* Work to complete
Print the line that has "AUDIO3 pin RX: D0 -> D9" in it, then every remaining line of the data, exactly and without anything extra.

-- Data for review follows --

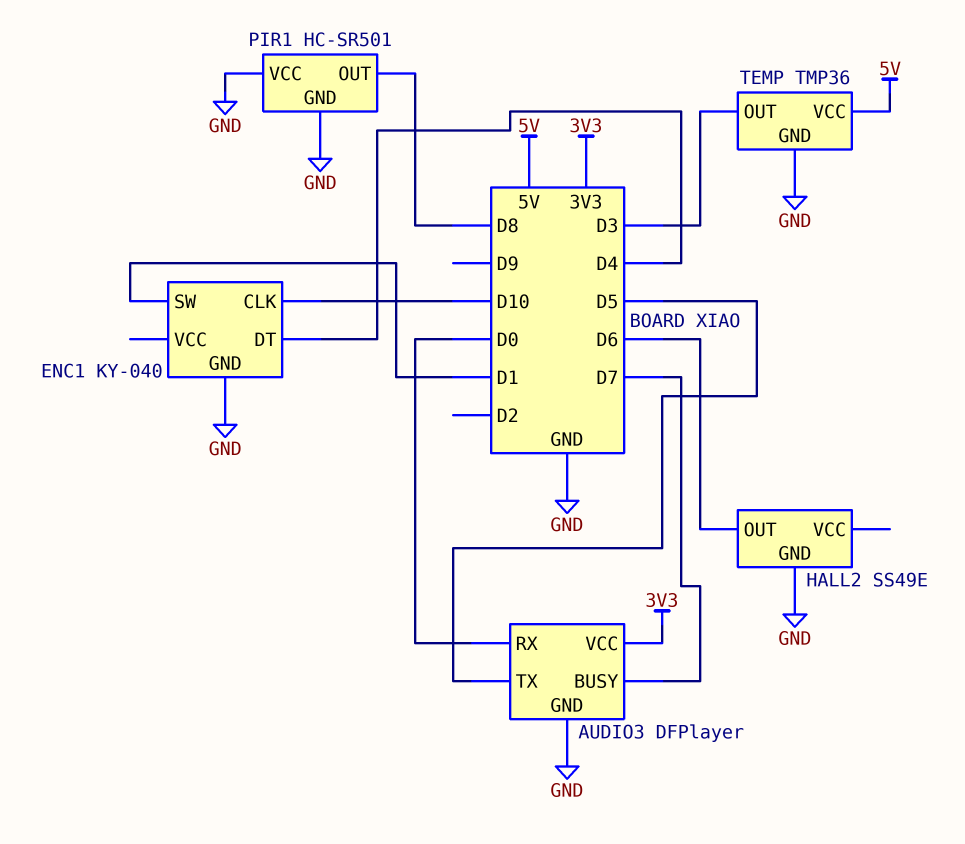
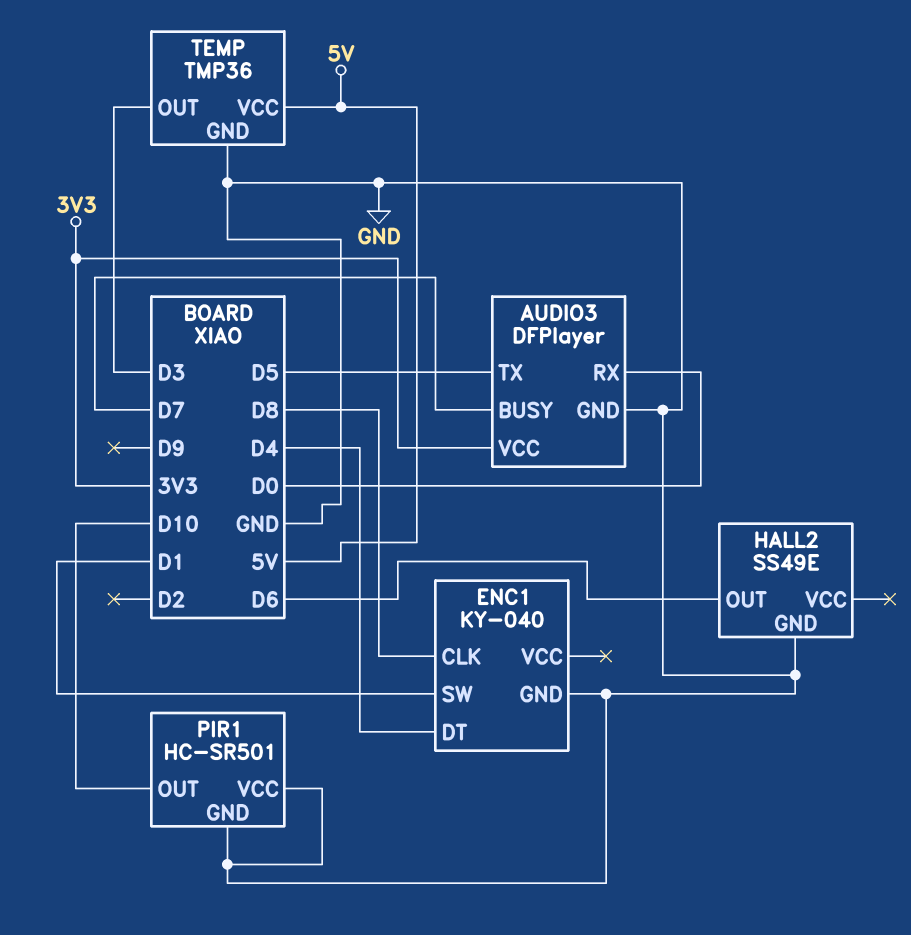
ENC1 pin CLK: D10 -> D8
PIR1 pin OUT: D8 -> D10

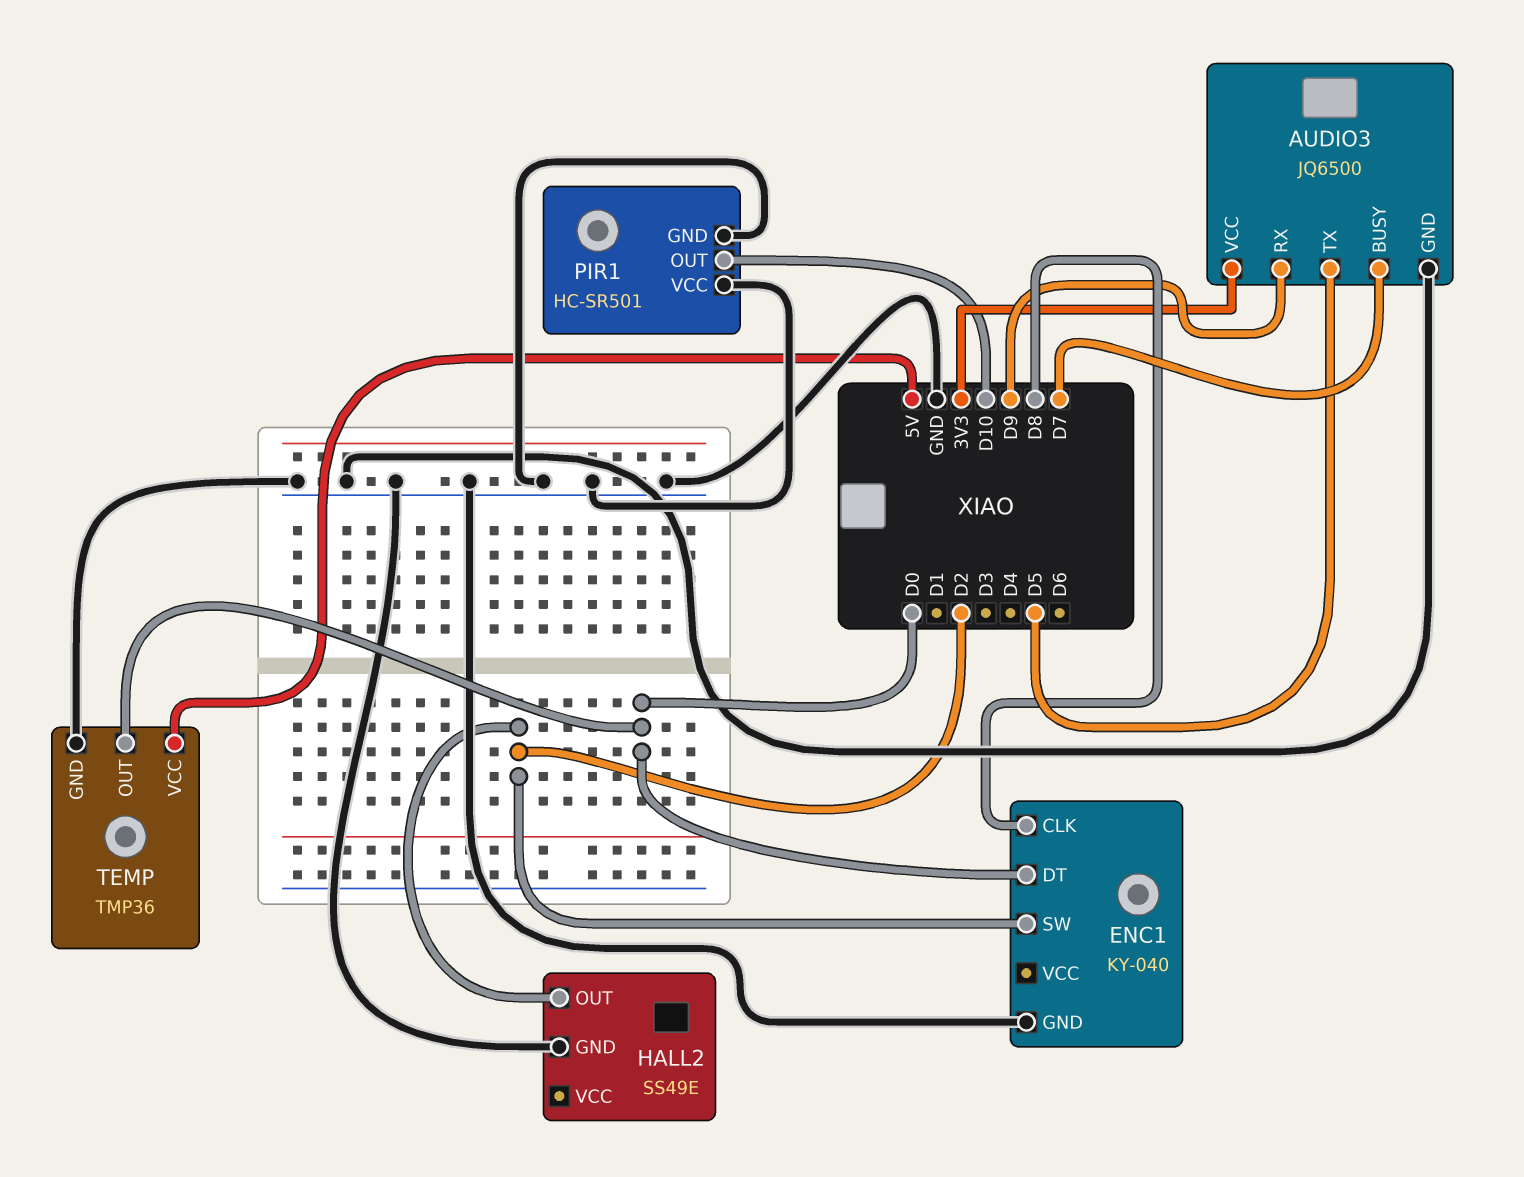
AUDIO3: DFPlayer -> JQ6500
AUDIO3 pin RX: D0 -> D9
ENC1 pin DT: D4 -> D0
ENC1 pin SW: D1 -> D2
HALL2 pin OUT: D6 -> D2
TEMP pin OUT: D3 -> D0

-- Data for review concluded --

* Reply to the exercise
AUDIO3 pin RX: D0 -> D9
ENC1 pin DT: D4 -> D0
ENC1 pin SW: D1 -> D2
HALL2 pin OUT: D6 -> D2
TEMP pin OUT: D3 -> D0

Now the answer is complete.